### SOURCE DATA:
○ ○ ○ ○ ○ ○ ○
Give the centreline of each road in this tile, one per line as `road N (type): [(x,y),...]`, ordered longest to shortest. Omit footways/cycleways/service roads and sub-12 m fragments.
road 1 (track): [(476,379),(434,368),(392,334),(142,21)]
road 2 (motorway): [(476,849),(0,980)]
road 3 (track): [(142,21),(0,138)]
○ ○ ○ ○ ○ ○ ○
### WHAT YOU WILL DO:
Could you please repeat the data exactly as given?

### ANSWER SECTION:
Give the centreline of each road in this tile, one per line as `road N (type): [(x,y),...]`, ordered longest to shortest. Omit footways/cycleways/service roads and sub-12 m fragments.
road 1 (track): [(476,379),(434,368),(392,334),(142,21)]
road 2 (motorway): [(476,849),(0,980)]
road 3 (track): [(142,21),(0,138)]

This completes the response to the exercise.